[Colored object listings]
============================================================
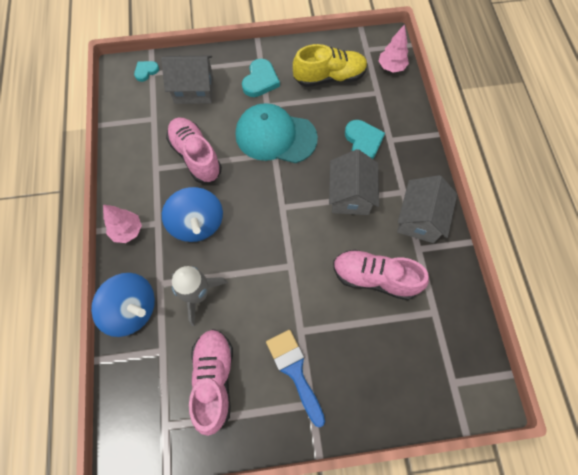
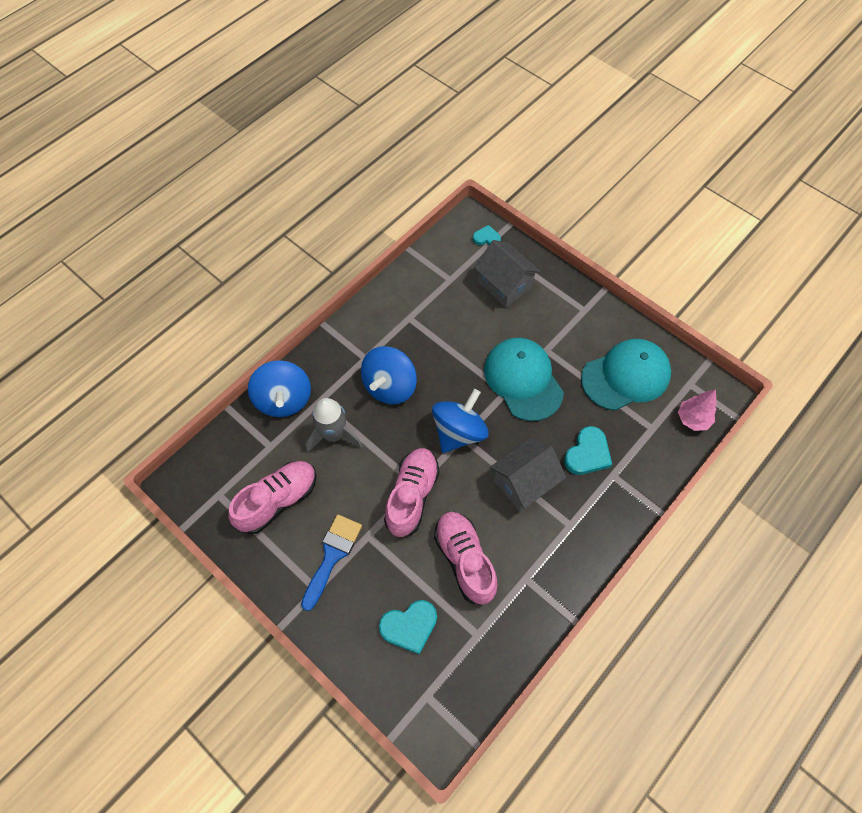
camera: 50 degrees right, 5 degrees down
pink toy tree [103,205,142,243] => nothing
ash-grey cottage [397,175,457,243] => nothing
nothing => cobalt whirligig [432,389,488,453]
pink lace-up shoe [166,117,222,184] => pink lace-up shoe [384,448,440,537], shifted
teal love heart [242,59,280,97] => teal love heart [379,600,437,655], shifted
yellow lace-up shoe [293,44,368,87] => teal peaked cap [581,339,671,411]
============================================================
ABOUT THIS EXERCISE
Each record above is to be returned unchanged, while any picture it holds stays out.

EXERCISE RESULT
camera: 50 degrees right, 5 degrees down
pink toy tree [103,205,142,243] => nothing
ash-grey cottage [397,175,457,243] => nothing
nothing => cobalt whirligig [432,389,488,453]
pink lace-up shoe [166,117,222,184] => pink lace-up shoe [384,448,440,537], shifted
teal love heart [242,59,280,97] => teal love heart [379,600,437,655], shifted
yellow lace-up shoe [293,44,368,87] => teal peaked cap [581,339,671,411]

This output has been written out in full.